# YOUR ASSIGNMENT:
For each line below that contains the word "scissors", make a copy.

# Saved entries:
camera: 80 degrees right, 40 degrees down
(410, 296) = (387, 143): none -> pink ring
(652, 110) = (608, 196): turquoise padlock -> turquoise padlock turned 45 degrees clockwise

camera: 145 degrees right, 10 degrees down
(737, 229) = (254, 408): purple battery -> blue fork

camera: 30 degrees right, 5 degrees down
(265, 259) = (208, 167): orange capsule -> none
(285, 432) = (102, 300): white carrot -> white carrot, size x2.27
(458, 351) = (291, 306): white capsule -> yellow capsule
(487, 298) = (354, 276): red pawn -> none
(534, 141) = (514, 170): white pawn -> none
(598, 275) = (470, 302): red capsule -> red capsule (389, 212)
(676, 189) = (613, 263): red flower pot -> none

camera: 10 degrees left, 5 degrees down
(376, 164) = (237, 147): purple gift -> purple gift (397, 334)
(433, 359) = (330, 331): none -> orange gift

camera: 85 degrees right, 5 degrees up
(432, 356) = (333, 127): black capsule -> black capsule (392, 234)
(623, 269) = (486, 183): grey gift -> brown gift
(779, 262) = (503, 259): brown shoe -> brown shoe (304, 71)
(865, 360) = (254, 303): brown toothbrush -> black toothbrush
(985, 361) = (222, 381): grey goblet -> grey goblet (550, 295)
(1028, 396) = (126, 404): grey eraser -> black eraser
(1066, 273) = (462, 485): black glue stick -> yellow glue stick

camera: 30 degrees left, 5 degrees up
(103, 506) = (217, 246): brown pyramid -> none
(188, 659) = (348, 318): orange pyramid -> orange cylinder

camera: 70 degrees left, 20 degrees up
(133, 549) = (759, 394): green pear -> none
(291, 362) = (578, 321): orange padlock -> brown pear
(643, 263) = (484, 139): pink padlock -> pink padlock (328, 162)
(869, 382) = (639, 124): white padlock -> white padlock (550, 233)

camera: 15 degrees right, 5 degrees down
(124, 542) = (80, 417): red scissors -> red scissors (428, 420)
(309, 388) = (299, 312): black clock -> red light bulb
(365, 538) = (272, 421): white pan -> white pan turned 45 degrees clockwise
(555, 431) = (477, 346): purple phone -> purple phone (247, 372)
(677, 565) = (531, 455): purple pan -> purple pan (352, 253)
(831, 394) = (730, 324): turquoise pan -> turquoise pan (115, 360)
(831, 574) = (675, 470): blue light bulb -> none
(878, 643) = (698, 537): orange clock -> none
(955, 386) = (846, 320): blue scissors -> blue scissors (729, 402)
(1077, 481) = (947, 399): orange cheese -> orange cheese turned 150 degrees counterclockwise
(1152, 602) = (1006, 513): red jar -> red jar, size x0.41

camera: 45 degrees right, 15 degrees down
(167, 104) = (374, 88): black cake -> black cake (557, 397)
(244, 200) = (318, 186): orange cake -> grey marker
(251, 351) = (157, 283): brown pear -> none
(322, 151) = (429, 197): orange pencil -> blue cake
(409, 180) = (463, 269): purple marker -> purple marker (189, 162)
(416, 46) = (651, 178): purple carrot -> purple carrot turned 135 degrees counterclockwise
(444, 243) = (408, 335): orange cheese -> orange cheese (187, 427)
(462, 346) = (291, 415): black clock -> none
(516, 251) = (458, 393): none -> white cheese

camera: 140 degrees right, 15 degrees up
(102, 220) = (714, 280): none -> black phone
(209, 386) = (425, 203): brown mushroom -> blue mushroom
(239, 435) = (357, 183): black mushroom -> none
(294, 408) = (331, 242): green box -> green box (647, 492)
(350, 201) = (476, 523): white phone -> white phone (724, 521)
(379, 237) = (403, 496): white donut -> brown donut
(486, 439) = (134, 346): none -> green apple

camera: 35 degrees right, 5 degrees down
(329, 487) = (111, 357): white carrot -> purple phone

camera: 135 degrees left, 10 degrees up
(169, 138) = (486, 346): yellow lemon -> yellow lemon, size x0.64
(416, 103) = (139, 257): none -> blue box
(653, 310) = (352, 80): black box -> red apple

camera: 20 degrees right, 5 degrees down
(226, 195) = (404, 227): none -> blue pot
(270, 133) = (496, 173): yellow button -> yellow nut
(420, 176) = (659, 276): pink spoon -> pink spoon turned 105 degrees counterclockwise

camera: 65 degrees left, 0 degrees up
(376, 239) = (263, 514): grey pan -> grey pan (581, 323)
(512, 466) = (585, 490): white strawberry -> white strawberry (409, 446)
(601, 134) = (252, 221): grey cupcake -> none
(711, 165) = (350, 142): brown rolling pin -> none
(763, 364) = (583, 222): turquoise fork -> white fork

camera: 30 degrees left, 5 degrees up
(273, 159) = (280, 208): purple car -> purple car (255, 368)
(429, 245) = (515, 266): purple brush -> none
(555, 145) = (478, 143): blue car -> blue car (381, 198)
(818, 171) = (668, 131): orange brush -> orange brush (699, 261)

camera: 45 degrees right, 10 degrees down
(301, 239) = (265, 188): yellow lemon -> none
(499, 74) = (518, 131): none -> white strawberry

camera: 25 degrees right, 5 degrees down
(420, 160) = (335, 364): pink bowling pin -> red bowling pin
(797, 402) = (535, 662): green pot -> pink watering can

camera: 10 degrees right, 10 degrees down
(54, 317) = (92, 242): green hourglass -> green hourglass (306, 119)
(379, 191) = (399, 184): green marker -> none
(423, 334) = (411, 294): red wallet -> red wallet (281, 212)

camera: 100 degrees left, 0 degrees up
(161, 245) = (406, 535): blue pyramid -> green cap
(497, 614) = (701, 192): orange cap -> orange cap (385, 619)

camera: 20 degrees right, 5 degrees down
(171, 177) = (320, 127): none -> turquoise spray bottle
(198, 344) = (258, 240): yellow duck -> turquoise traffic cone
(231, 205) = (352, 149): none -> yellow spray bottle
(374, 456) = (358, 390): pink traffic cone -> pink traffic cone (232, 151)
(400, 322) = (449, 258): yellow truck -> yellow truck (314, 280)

# ANSWER TO THIS TASK:
(124, 542) = (80, 417): red scissors -> red scissors (428, 420)
(955, 386) = (846, 320): blue scissors -> blue scissors (729, 402)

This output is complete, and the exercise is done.